#### [Data provided]
-=-=-=-=-

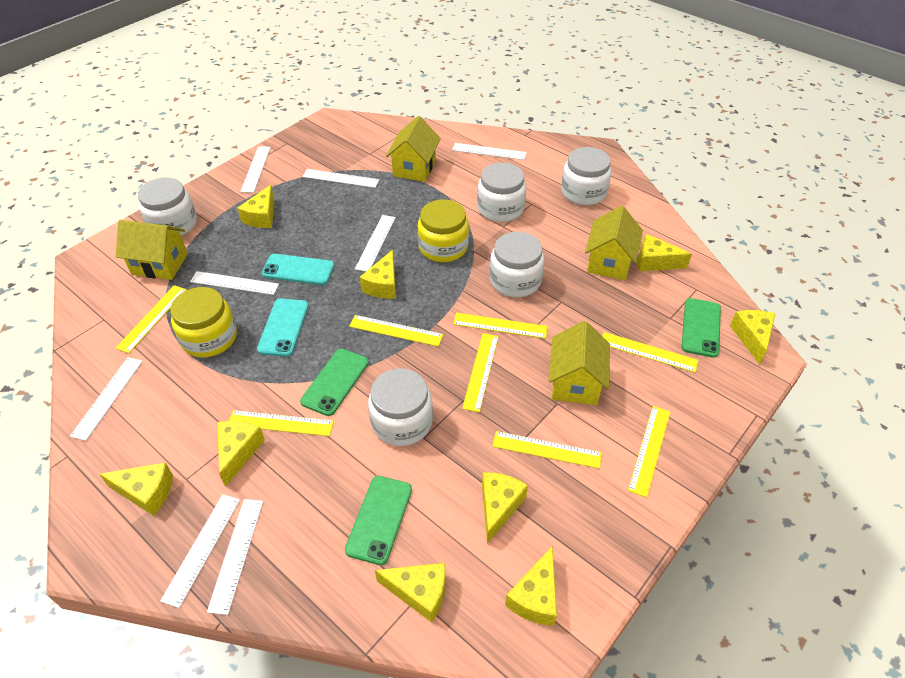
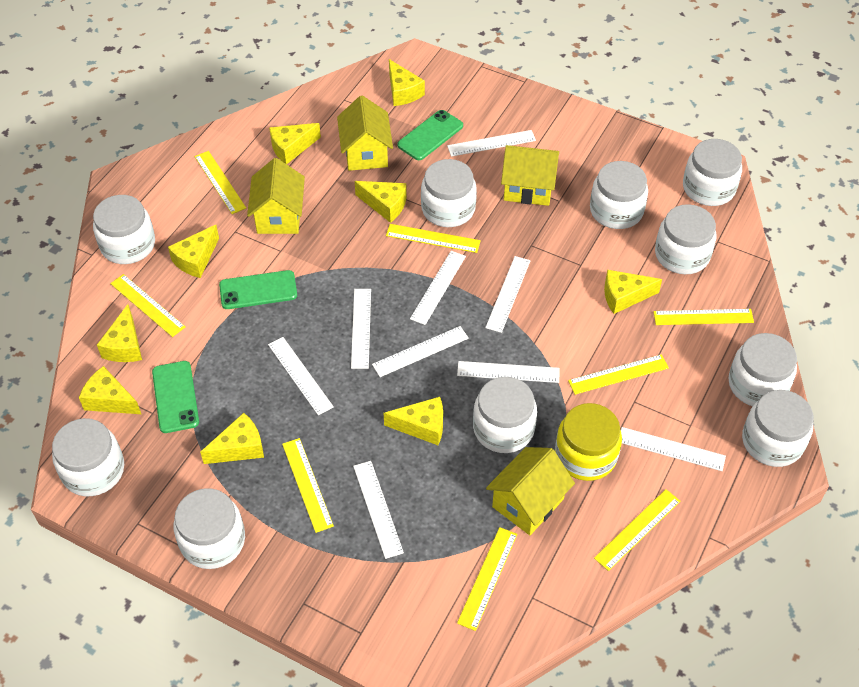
turquoise phone: 2 -> 0
white jar: 5 -> 10
white ruler: 8 -> 9
yellow jar: 2 -> 1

-=-=-=-=-

#### [Work item]
Once more, give the listing above exactly, leaving each picture out.

#### [Result of this task]
turquoise phone: 2 -> 0
white jar: 5 -> 10
white ruler: 8 -> 9
yellow jar: 2 -> 1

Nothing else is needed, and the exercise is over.